(Task to carry out)
Since pictures are not wanted, repeat only the text of the records, word for word.

(Data for processing)
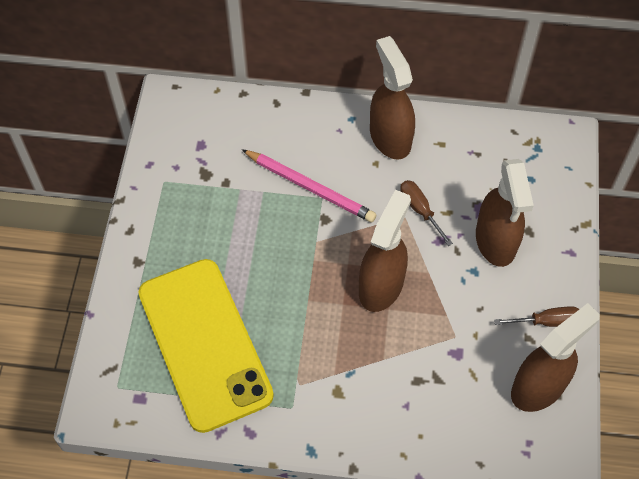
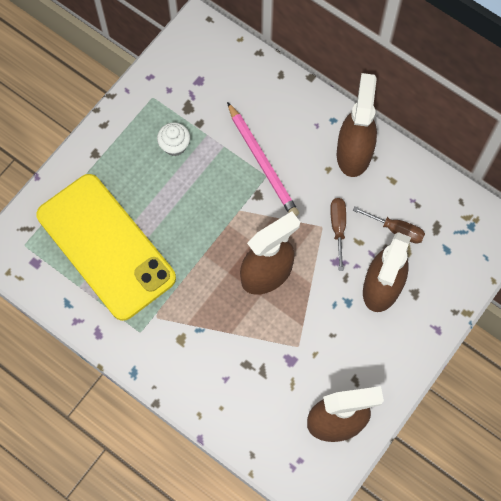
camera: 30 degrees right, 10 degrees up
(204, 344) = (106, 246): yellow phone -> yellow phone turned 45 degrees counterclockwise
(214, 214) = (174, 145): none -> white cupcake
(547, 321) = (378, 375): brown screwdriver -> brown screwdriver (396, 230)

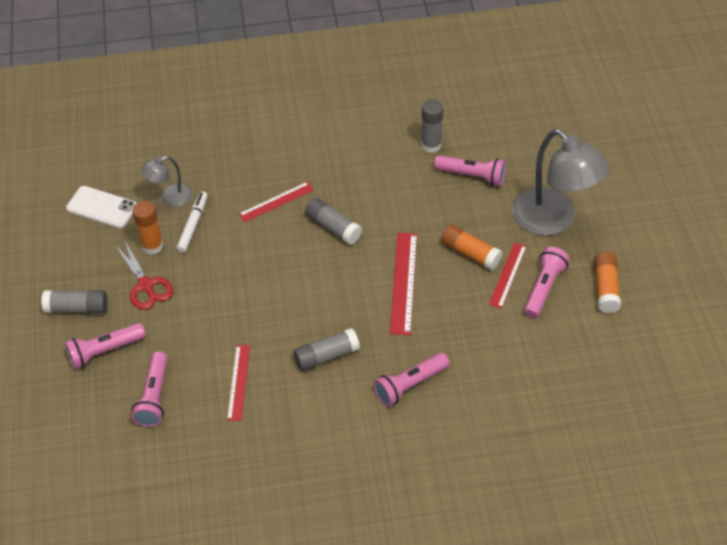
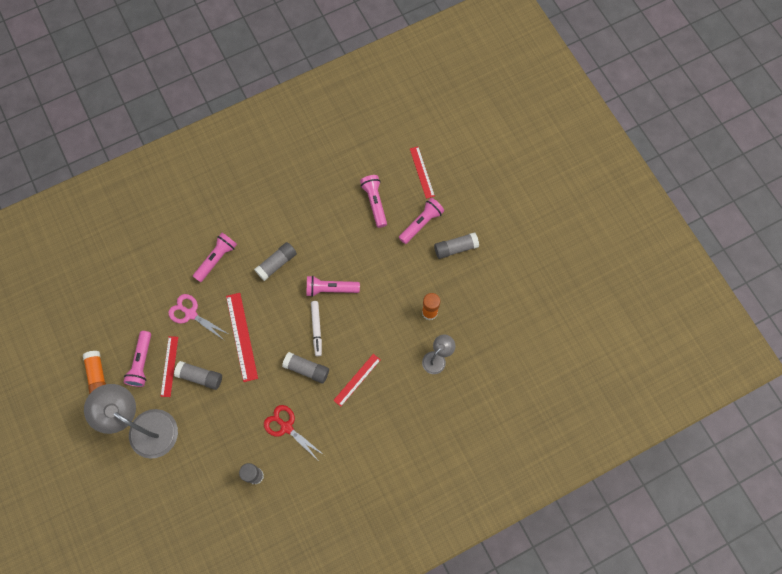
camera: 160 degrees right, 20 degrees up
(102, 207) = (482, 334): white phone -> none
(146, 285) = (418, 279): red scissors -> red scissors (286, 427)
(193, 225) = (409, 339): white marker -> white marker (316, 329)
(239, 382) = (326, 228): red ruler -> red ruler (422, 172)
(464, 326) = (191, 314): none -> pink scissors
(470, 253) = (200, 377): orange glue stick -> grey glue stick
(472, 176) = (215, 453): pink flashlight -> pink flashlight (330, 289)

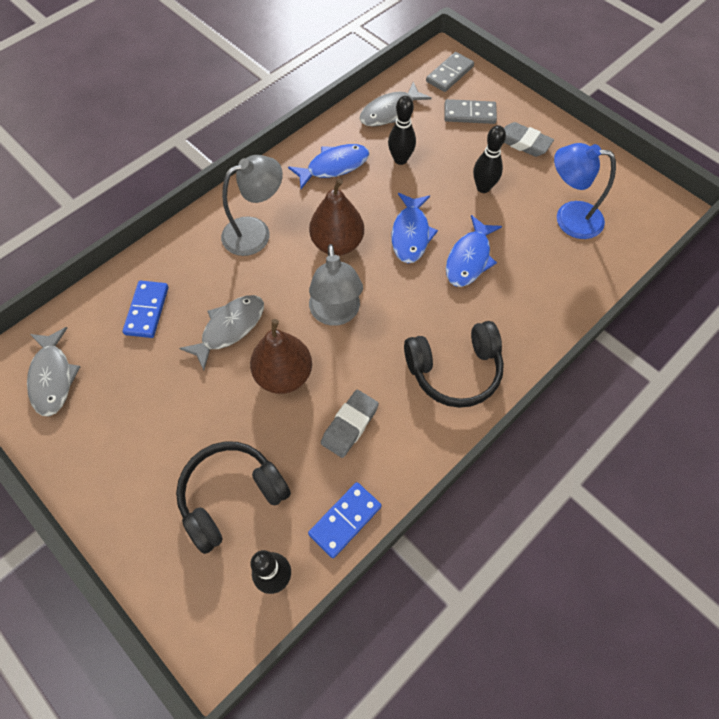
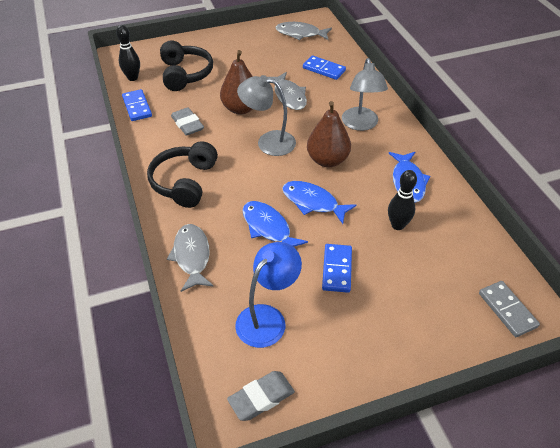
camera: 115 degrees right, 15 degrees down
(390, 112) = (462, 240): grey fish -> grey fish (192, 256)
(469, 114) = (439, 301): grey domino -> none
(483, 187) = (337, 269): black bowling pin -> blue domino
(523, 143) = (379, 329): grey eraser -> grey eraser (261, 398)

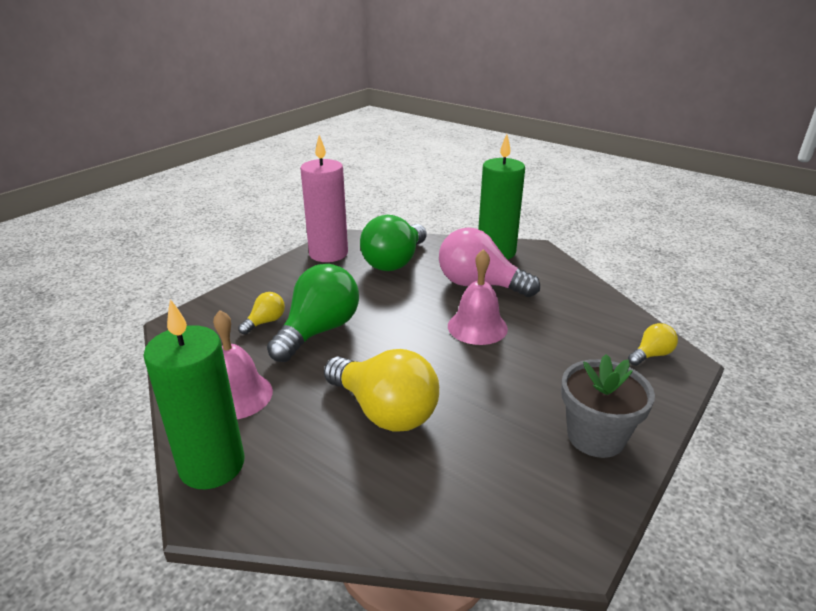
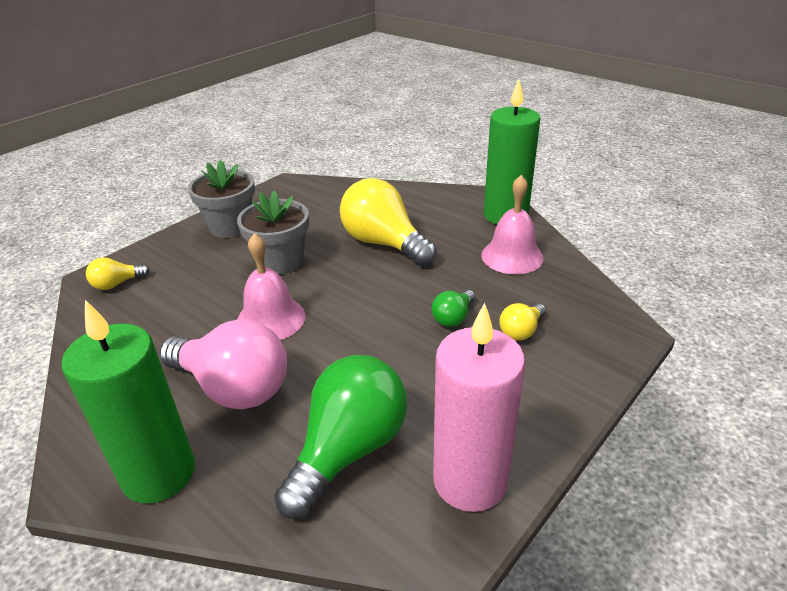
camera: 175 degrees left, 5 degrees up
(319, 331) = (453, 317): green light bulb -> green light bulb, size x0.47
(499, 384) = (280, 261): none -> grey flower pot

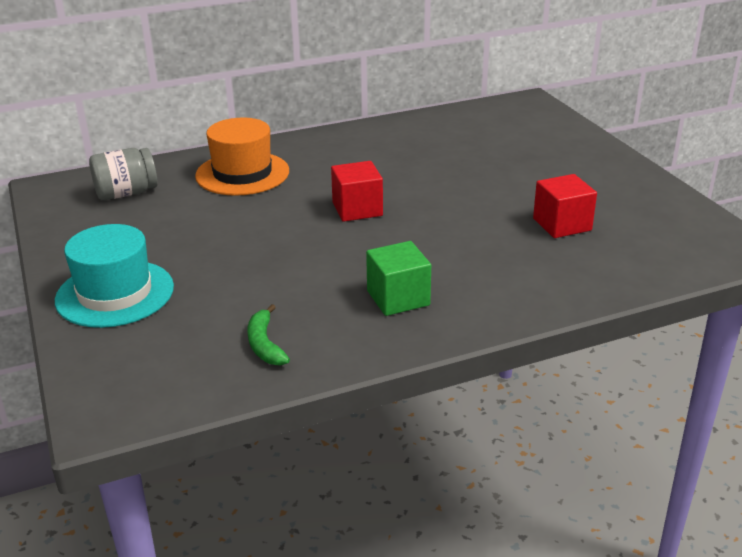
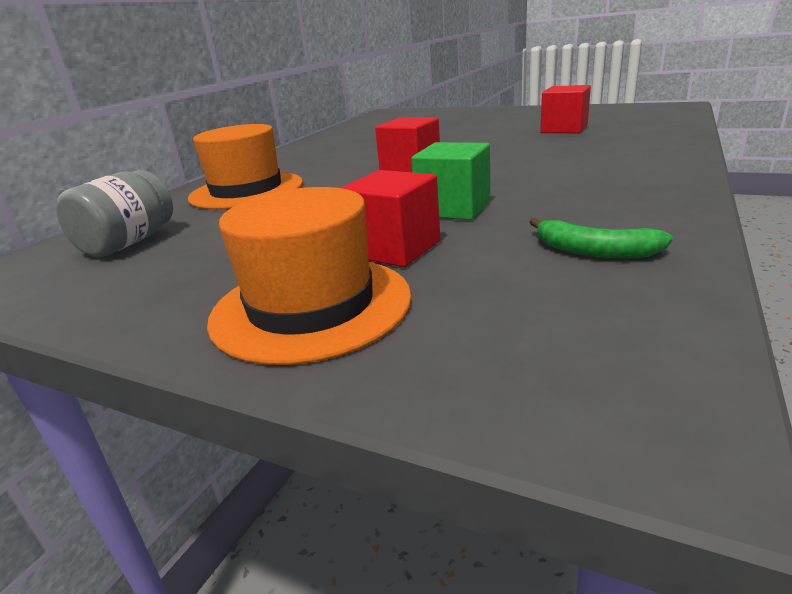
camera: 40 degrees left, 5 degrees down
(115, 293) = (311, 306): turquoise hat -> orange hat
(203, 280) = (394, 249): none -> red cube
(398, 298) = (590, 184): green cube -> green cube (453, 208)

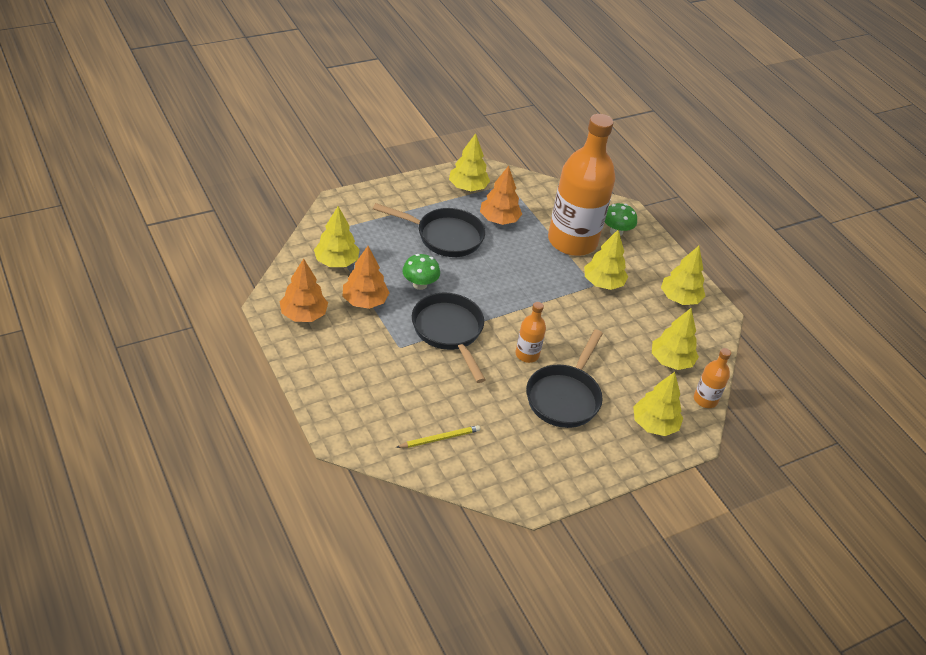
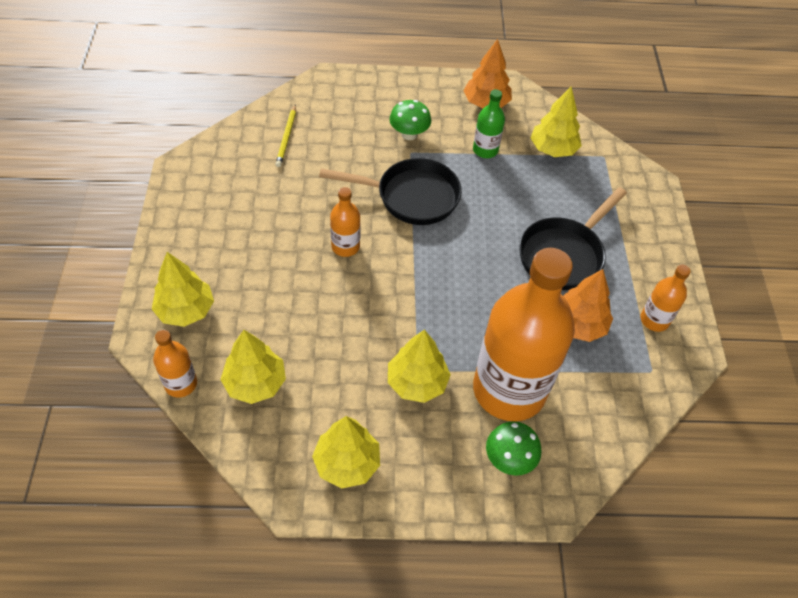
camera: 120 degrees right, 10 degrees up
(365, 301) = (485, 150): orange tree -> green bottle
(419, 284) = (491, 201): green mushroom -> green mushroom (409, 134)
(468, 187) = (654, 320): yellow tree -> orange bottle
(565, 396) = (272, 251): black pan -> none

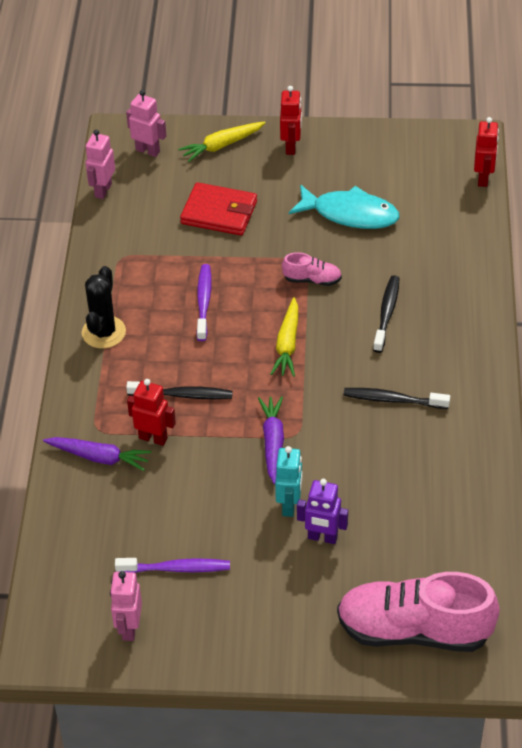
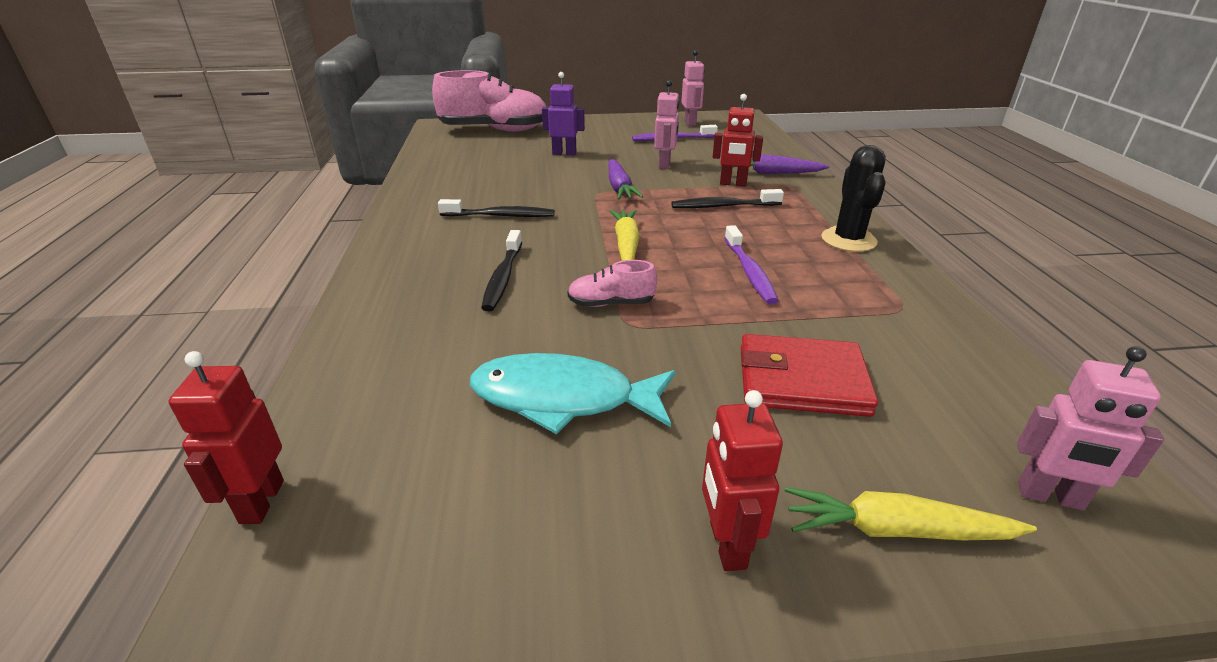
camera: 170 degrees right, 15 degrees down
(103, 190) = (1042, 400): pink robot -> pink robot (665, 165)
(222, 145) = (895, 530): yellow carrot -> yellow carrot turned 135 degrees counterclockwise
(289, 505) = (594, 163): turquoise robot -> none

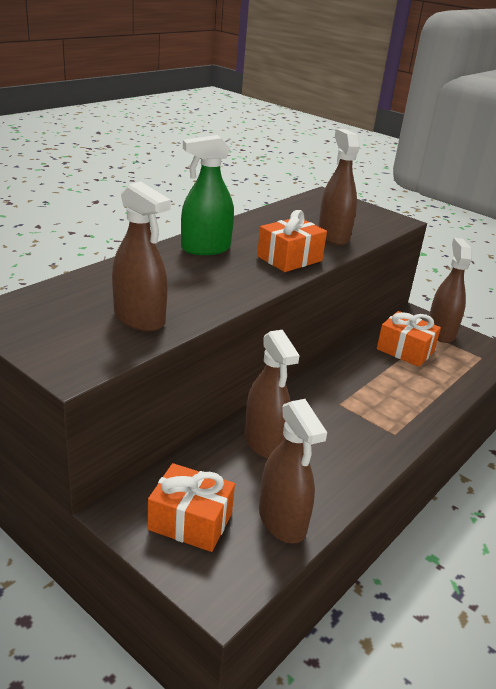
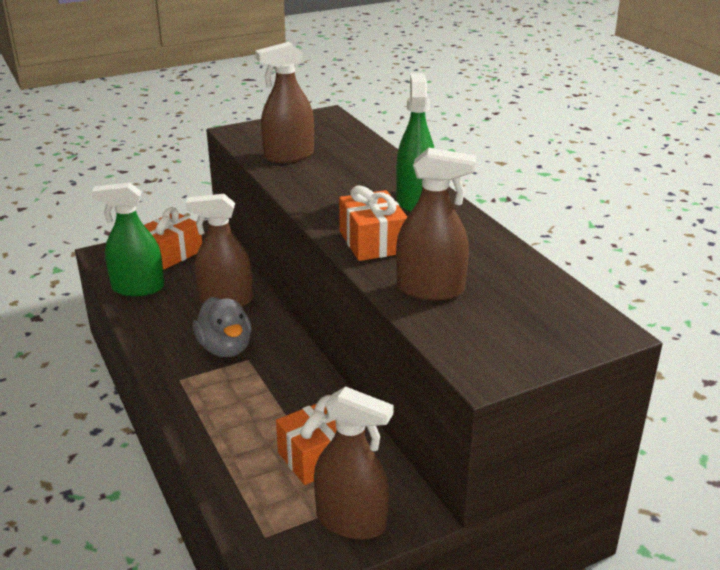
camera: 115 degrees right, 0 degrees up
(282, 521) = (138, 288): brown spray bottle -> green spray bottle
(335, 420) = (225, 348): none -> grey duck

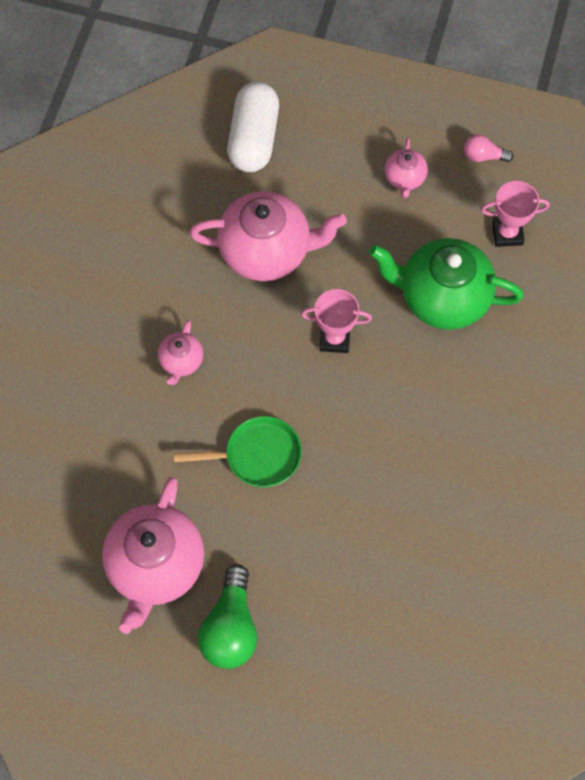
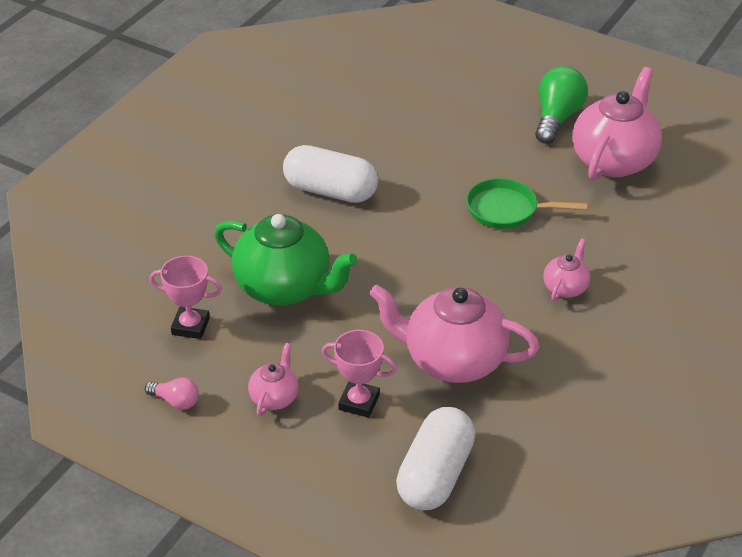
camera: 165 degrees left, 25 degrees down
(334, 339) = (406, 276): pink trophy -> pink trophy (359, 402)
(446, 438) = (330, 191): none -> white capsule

(Solution for this problem)
camera: 30 degrees right, 10 degrees up
(204, 344) = (106, 246): yellow phone -> yellow phone turned 45 degrees counterclockwise
(214, 214) = (174, 145): none -> white cupcake
(547, 321) = (378, 375): brown screwdriver -> brown screwdriver (396, 230)

camera: 160 degrees right, 20 degrees up
(102, 207) = (482, 334): white phone -> none
(146, 285) = (418, 279): red scissors -> red scissors (286, 427)
(193, 225) = (409, 339): white marker -> white marker (316, 329)
(239, 382) = (326, 228): red ruler -> red ruler (422, 172)
(464, 326) = (191, 314): none -> pink scissors
(470, 253) = (200, 377): orange glue stick -> grey glue stick
(472, 176) = (215, 453): pink flashlight -> pink flashlight (330, 289)

camera: 115 degrees right, 15 degrees down
(390, 112) = (462, 240): grey fish -> grey fish (192, 256)
(469, 114) = (439, 301): grey domino -> none
(483, 187) = (337, 269): black bowling pin -> blue domino
(523, 143) = (379, 329): grey eraser -> grey eraser (261, 398)

camera: 175 degrees left, 5 degrees up
(319, 331) = (453, 317): green light bulb -> green light bulb, size x0.47
(499, 384) = (280, 261): none -> grey flower pot

camera: 40 degrees left, 5 degrees down
(115, 293) = (311, 306): turquoise hat -> orange hat
(203, 280) = (394, 249): none -> red cube
(398, 298) = (590, 184): green cube -> green cube (453, 208)

camera: 120 degrees right, 10 degrees up
(365, 301) = (485, 150): orange tree -> green bottle
(419, 284) = (491, 201): green mushroom -> green mushroom (409, 134)
(468, 187) = (654, 320): yellow tree -> orange bottle
(565, 396) = (272, 251): black pan -> none

camera: 170 degrees right, 15 degrees down
(103, 190) = (1042, 400): pink robot -> pink robot (665, 165)
(222, 145) = (895, 530): yellow carrot -> yellow carrot turned 135 degrees counterclockwise
(289, 505) = (594, 163): turquoise robot -> none

camera: 115 degrees right, 0 degrees up
(282, 521) = (138, 288): brown spray bottle -> green spray bottle
(335, 420) = (225, 348): none -> grey duck

camera: 165 degrees left, 25 degrees down
(334, 339) = (406, 276): pink trophy -> pink trophy (359, 402)
(446, 438) = (330, 191): none -> white capsule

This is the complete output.